- **REQUIRED WORK**
Will you quote only the lines starting at the one that contains "(263, 454) = (365, 958): none" and ending with the last line of the listing below, inclusive?
::: MATERIAL PROVIDED
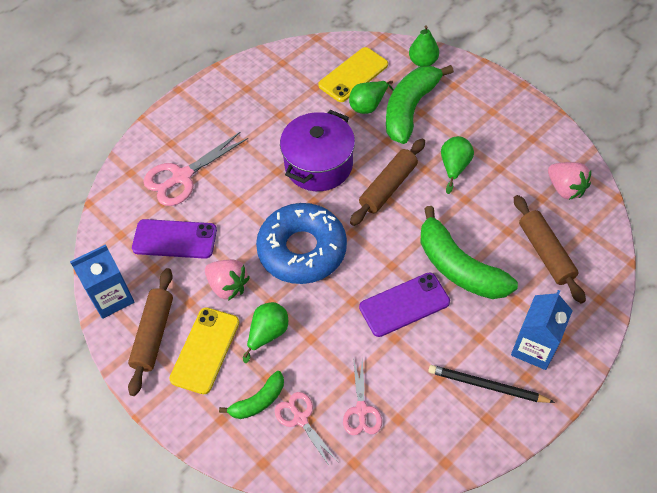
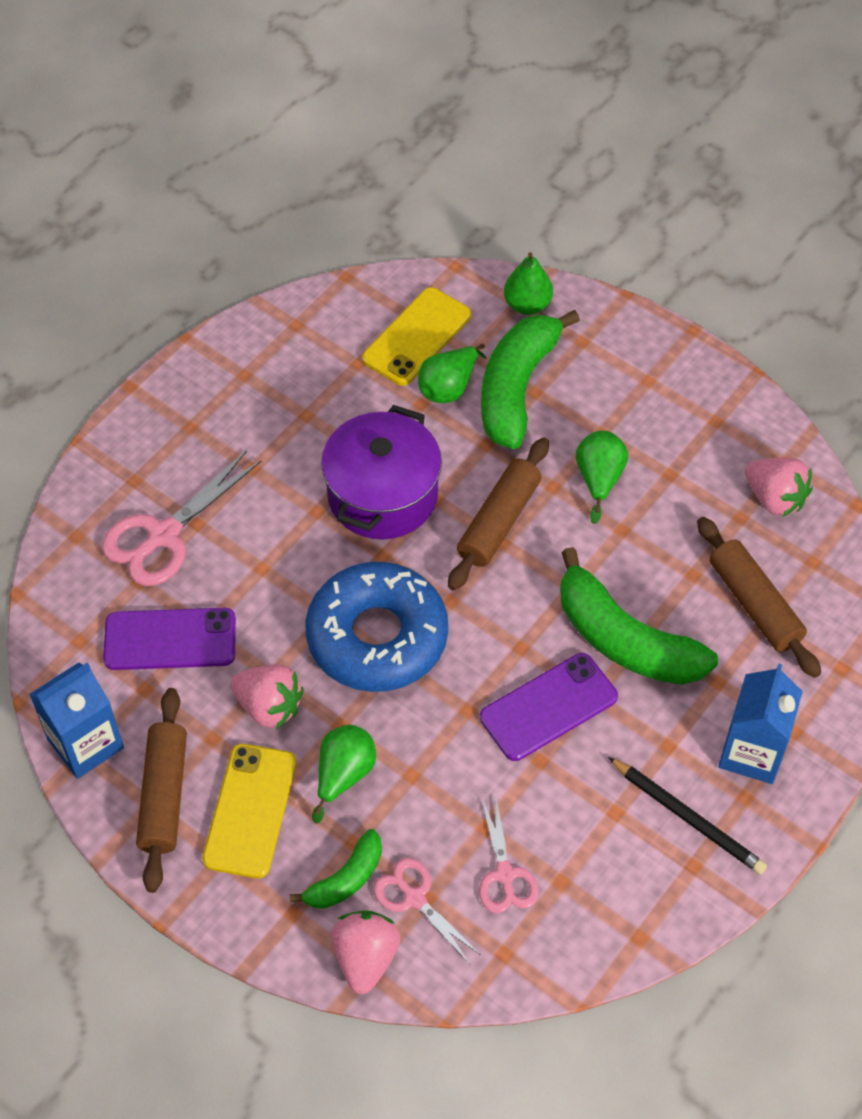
camera: 10 degrees left, 0 degrees up
(263, 454) = (365, 958): none -> pink strawberry
(487, 386) = (688, 818): black pencil -> black pencil turned 150 degrees counterclockwise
::::::
- **RESPONSE AREA**
(263, 454) = (365, 958): none -> pink strawberry
(487, 386) = (688, 818): black pencil -> black pencil turned 150 degrees counterclockwise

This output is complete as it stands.